- _ENTRIES SUPPLIED_:
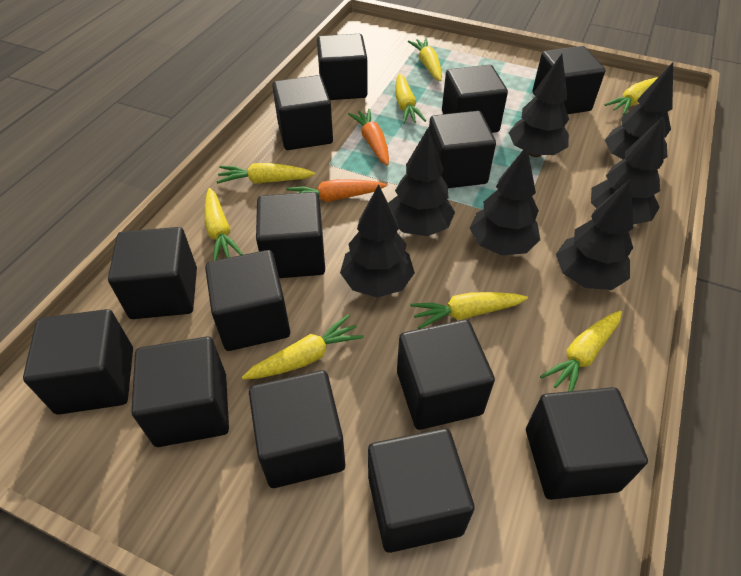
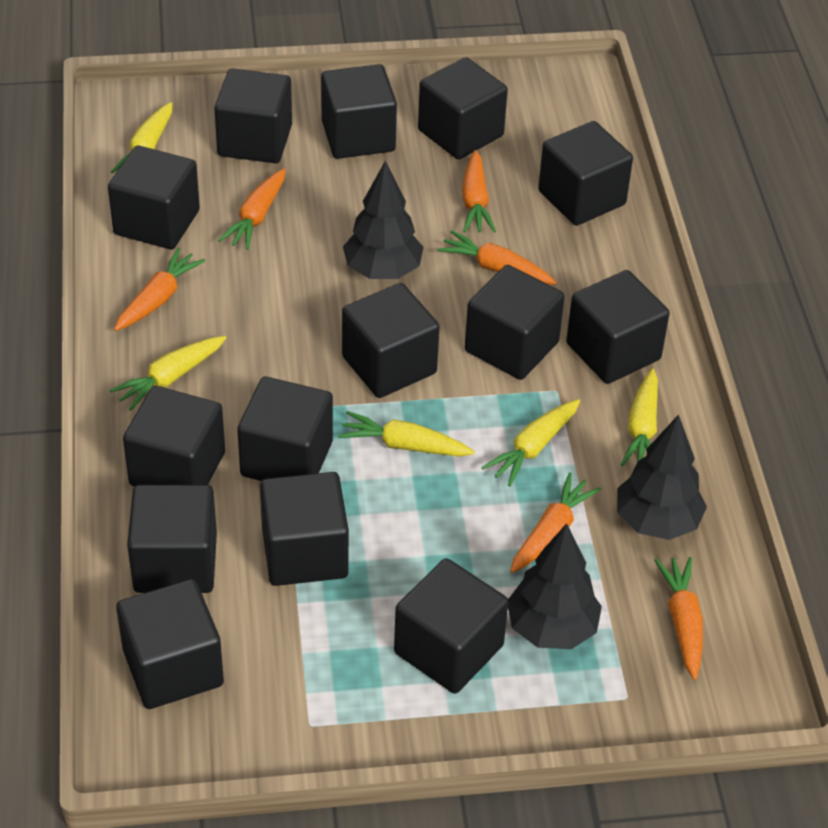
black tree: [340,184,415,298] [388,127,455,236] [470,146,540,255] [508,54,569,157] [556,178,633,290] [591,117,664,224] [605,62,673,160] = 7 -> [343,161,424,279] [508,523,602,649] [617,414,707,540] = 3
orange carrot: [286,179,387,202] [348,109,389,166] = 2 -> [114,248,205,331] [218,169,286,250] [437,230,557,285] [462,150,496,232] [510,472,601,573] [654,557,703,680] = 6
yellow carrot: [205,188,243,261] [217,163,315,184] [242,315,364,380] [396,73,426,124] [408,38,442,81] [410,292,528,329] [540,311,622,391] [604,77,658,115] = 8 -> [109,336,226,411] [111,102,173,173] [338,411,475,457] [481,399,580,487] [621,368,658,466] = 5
---
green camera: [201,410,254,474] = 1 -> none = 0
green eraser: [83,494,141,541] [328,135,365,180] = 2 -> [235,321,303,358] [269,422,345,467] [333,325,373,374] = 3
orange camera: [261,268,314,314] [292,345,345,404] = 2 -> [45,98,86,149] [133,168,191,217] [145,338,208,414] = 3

- _WHAT IS BEING ASKED_: Filter the records for lines holding the string "orange". Copy each one.

- _SOLUTION TO THIS TASK_:
orange carrot: [286,179,387,202] [348,109,389,166] = 2 -> [114,248,205,331] [218,169,286,250] [437,230,557,285] [462,150,496,232] [510,472,601,573] [654,557,703,680] = 6
orange camera: [261,268,314,314] [292,345,345,404] = 2 -> [45,98,86,149] [133,168,191,217] [145,338,208,414] = 3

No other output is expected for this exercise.